====== DATA

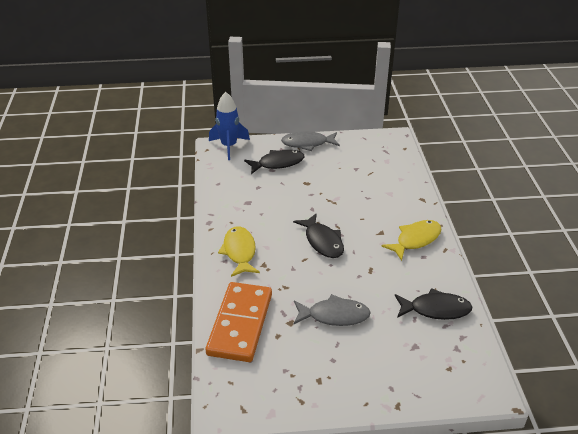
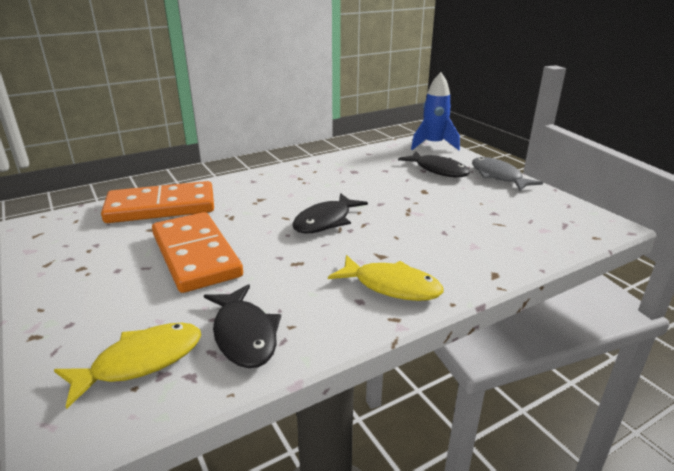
camera: 65 degrees right, 10 degrees down
(239, 252) = (271, 184): yellow fish -> yellow fish (141, 361)
(334, 315) = (195, 255): grey fish -> orange domino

============

### ACTION ITEM
Please reproduce the whole listing exactly; the pictures stay out.

### REPLY TO THE EXERCISE
camera: 65 degrees right, 10 degrees down
(239, 252) = (271, 184): yellow fish -> yellow fish (141, 361)
(334, 315) = (195, 255): grey fish -> orange domino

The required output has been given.